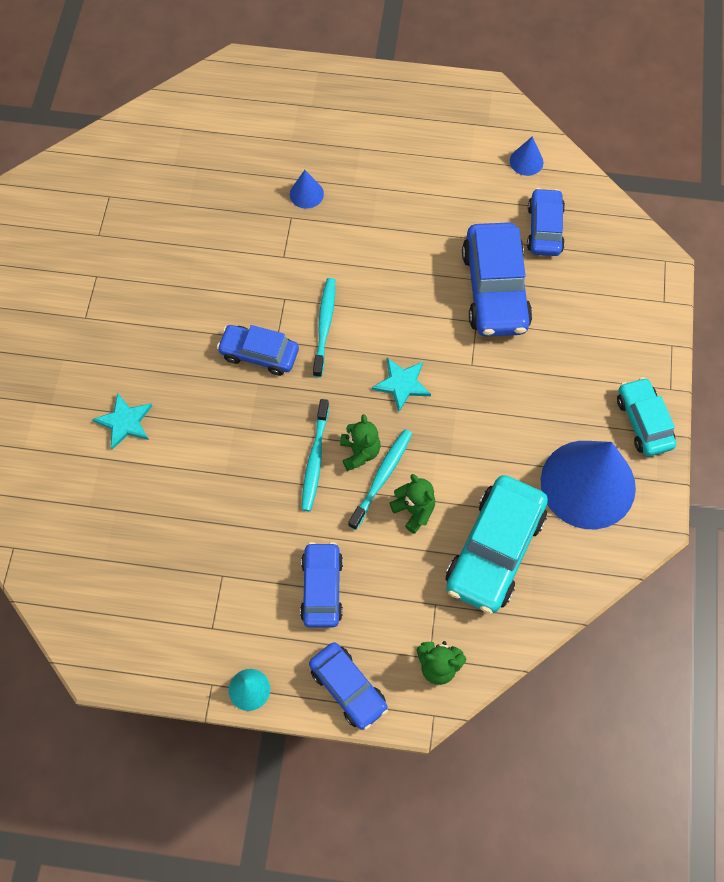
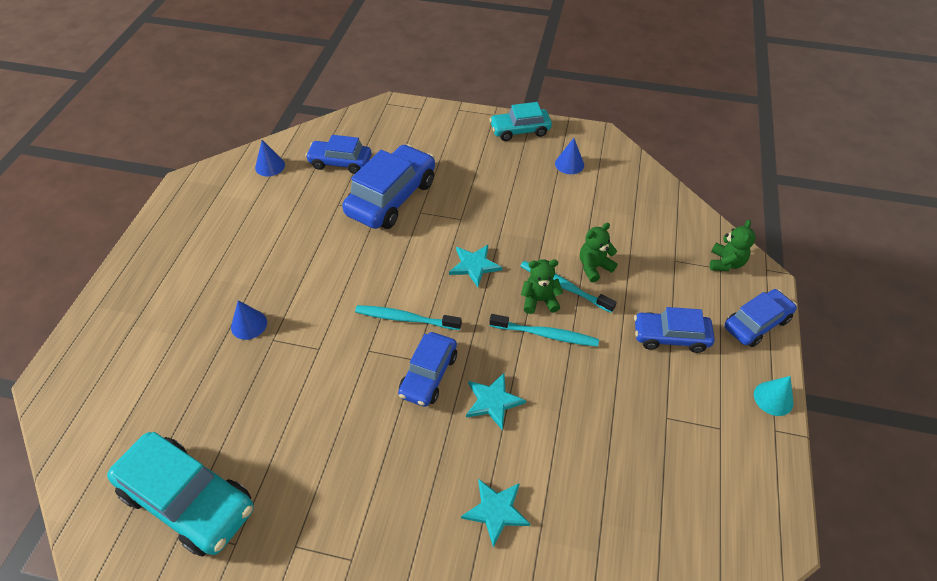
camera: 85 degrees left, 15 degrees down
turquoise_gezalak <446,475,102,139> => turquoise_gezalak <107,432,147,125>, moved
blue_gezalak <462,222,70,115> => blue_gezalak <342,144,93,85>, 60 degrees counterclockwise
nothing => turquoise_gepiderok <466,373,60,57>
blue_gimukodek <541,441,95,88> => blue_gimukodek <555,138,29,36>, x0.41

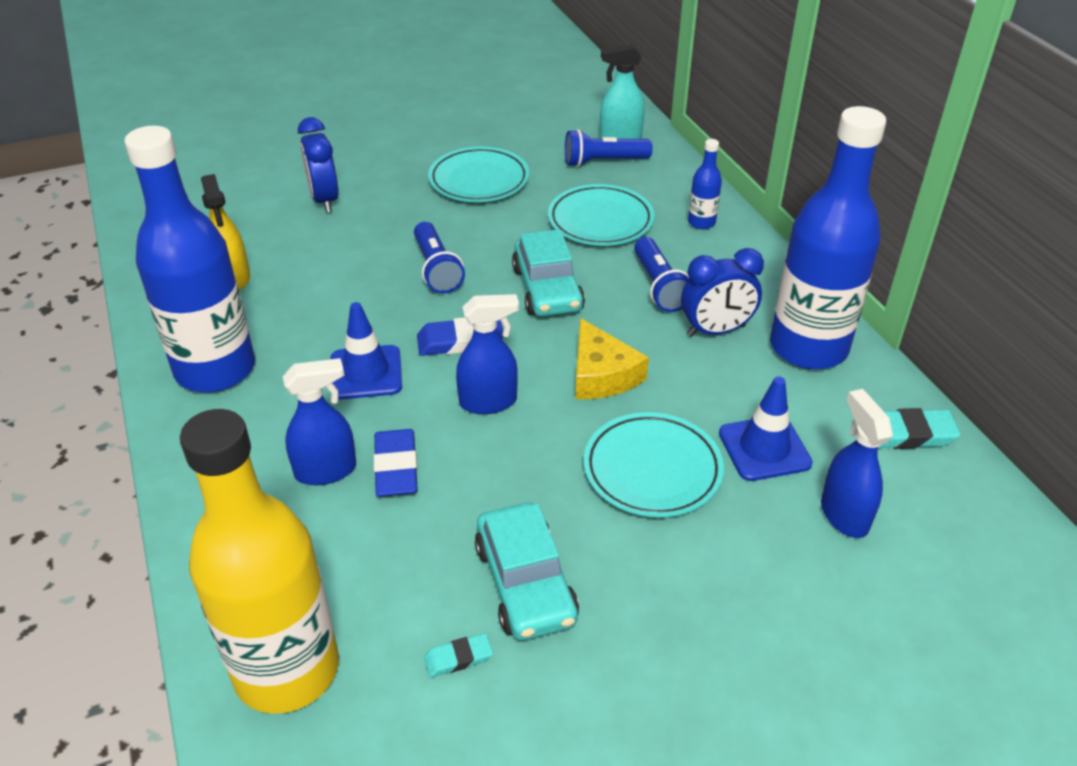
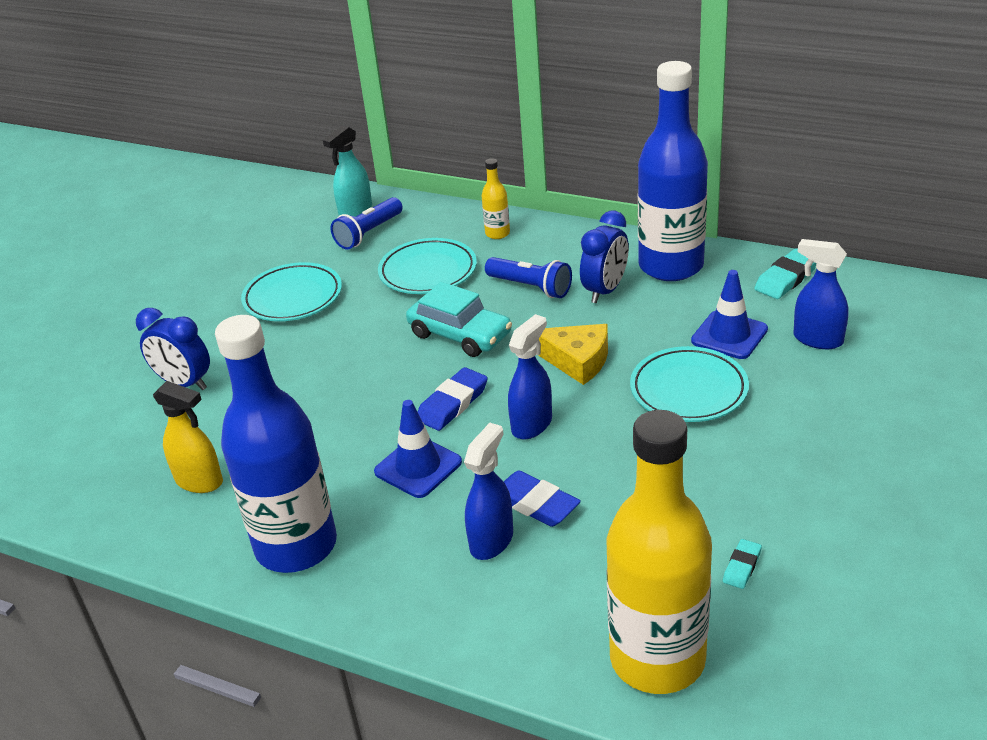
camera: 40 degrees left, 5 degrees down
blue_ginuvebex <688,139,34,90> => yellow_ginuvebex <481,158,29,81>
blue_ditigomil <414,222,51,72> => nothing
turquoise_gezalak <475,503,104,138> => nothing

^^^^^^^^^^^^^^^^

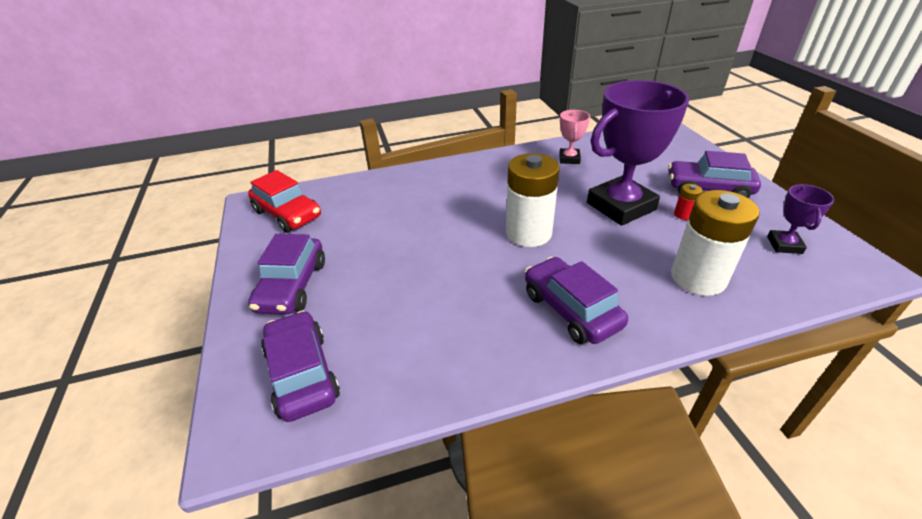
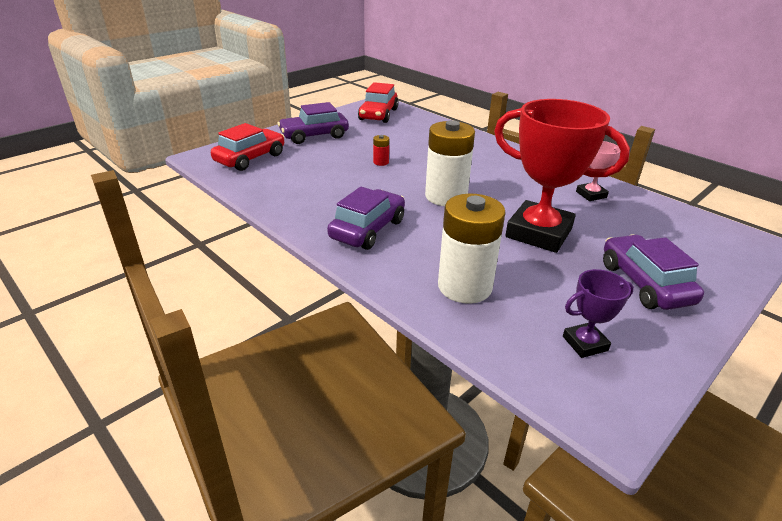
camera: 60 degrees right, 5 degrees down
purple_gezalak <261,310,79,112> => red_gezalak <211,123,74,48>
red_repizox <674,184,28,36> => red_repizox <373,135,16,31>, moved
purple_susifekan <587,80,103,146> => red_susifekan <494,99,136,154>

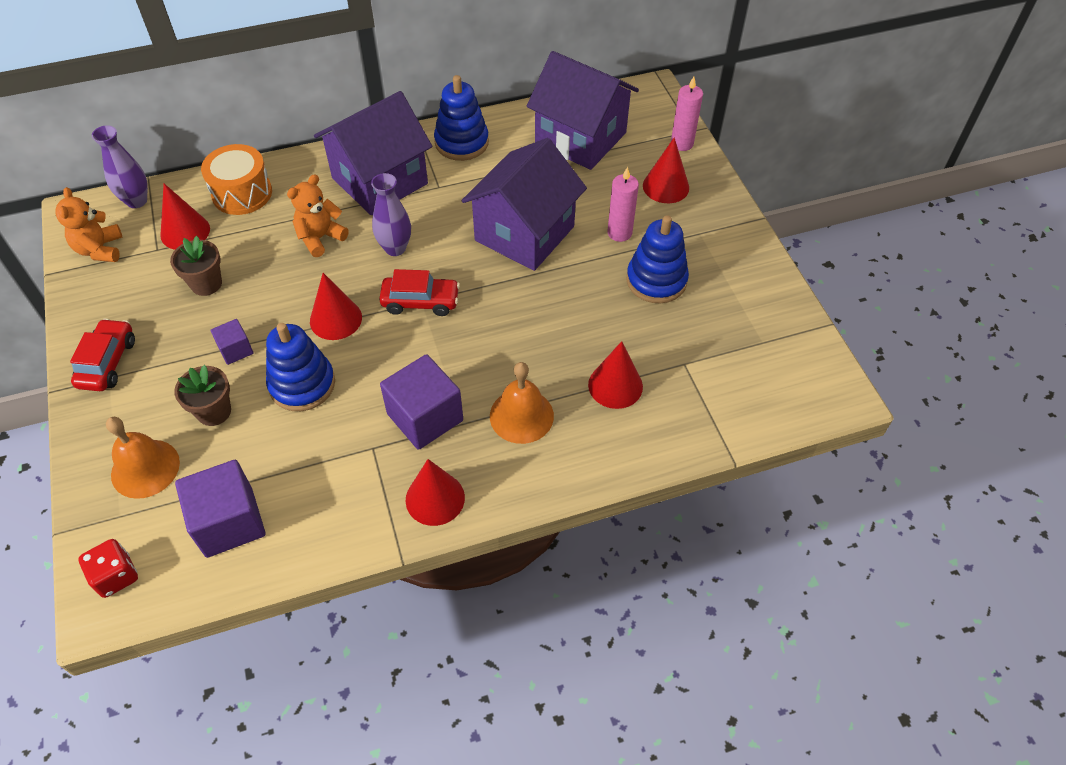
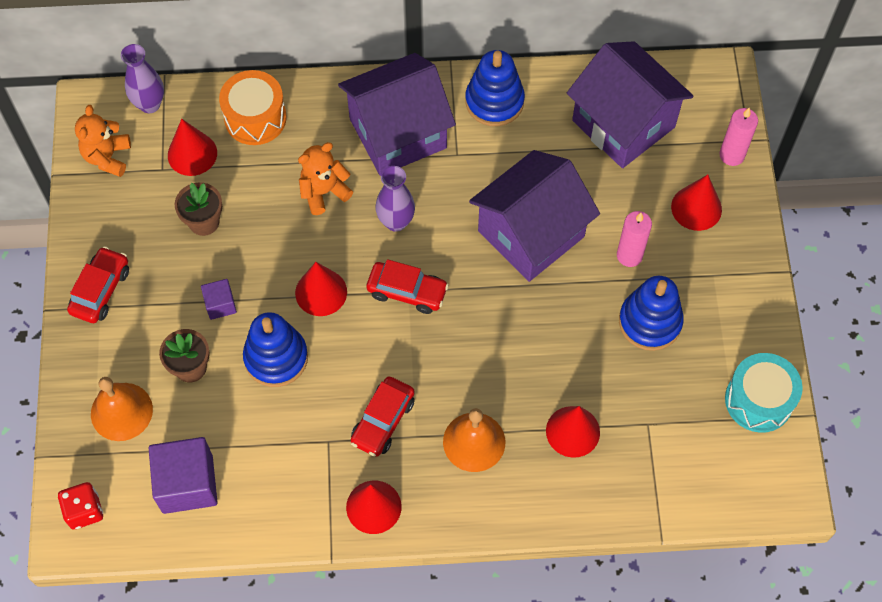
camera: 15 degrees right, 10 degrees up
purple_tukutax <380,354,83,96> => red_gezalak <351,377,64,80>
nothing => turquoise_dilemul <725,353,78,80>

^^^^^^^^^^^^^^^^

Scan the lines above for "moved", then copy every one that has it.

turquoise_gezalak <446,475,102,139> => turquoise_gezalak <107,432,147,125>, moved
red_repizox <674,184,28,36> => red_repizox <373,135,16,31>, moved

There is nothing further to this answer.